## EXERCISE AIM
Find "C1: 470nF (GND, VA) -> 150nF (GND, VA)" in the data, then restate the line it sits in and every later line word for word, ending with the last line.

*** Opening of GIVEN RECORDS ***

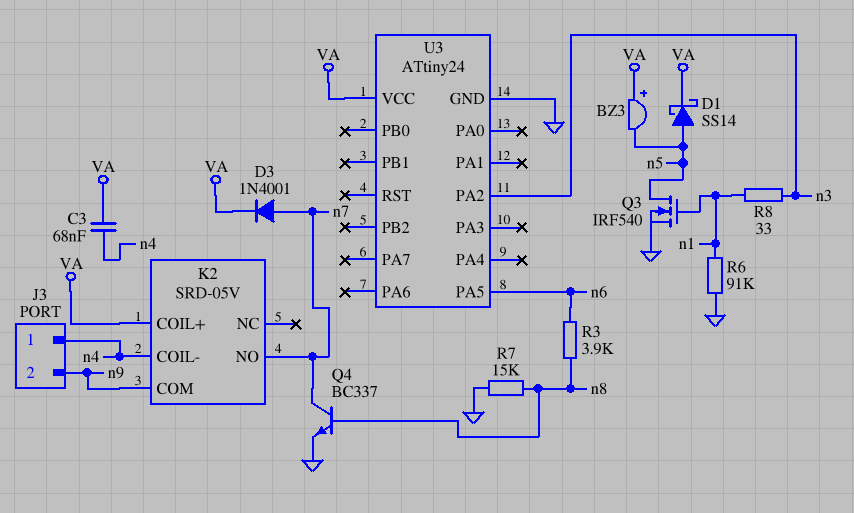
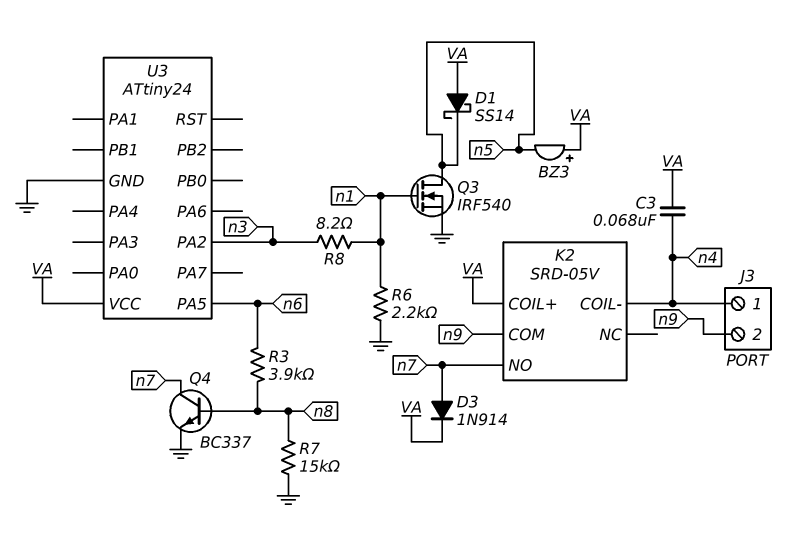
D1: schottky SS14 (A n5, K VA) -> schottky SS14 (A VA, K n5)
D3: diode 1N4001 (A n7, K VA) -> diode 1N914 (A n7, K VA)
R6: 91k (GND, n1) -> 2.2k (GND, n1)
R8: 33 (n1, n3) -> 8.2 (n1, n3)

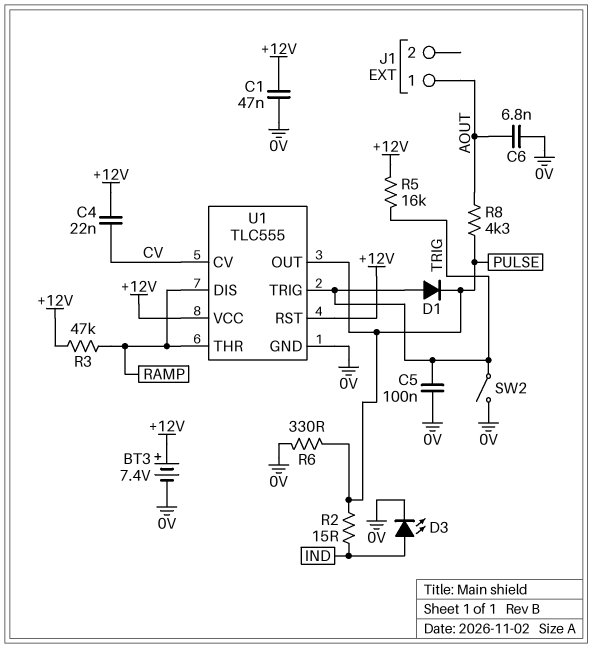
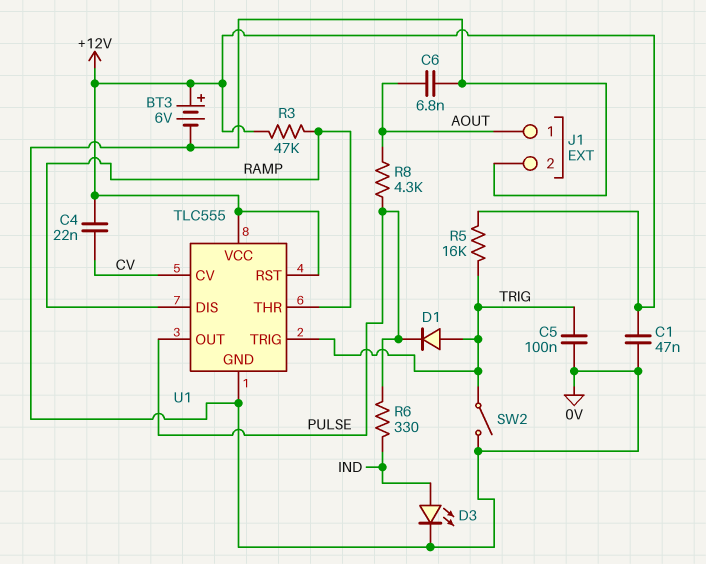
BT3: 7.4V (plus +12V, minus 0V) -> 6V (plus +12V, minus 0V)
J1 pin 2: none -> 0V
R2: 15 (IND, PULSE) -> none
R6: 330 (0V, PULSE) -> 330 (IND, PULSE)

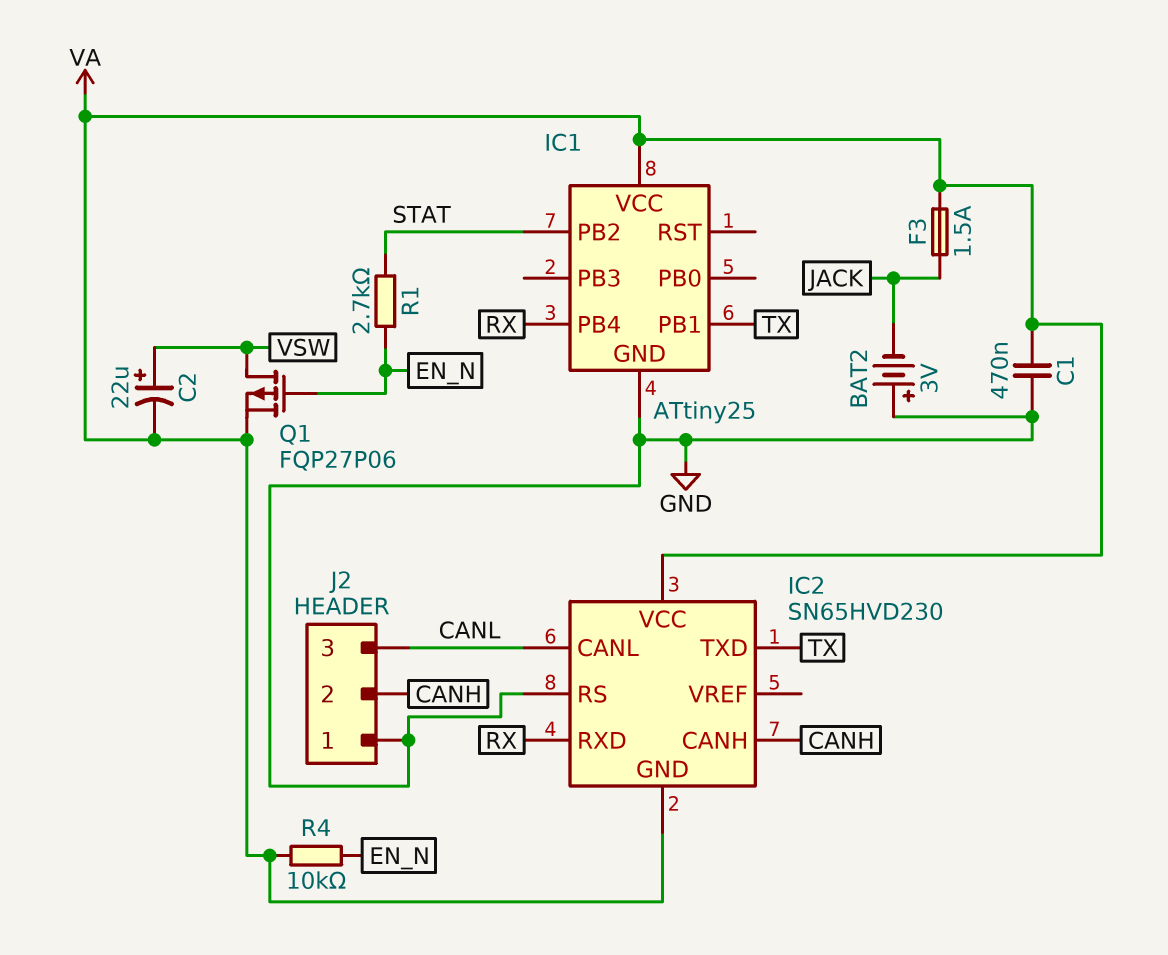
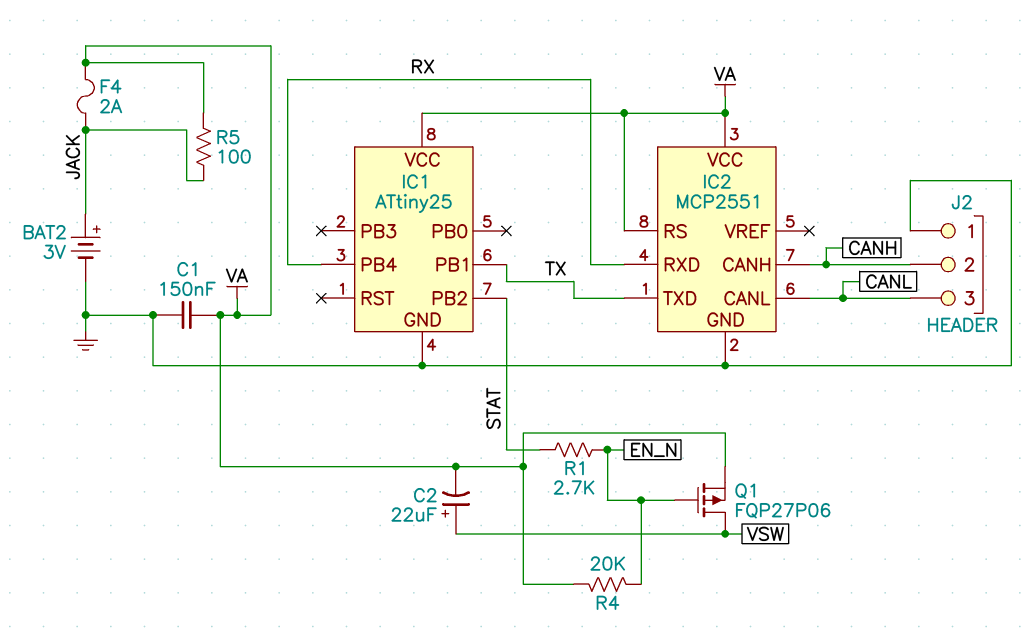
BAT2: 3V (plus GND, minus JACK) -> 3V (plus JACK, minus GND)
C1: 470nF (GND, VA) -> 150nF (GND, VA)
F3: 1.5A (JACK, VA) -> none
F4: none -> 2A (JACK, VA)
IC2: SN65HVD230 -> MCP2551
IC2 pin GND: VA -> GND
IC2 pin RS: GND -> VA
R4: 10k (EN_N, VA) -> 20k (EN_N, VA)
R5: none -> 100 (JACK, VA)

*** Close of GIVEN RECORDS ***

## RESULT OF THE TASK
C1: 470nF (GND, VA) -> 150nF (GND, VA)
F3: 1.5A (JACK, VA) -> none
F4: none -> 2A (JACK, VA)
IC2: SN65HVD230 -> MCP2551
IC2 pin GND: VA -> GND
IC2 pin RS: GND -> VA
R4: 10k (EN_N, VA) -> 20k (EN_N, VA)
R5: none -> 100 (JACK, VA)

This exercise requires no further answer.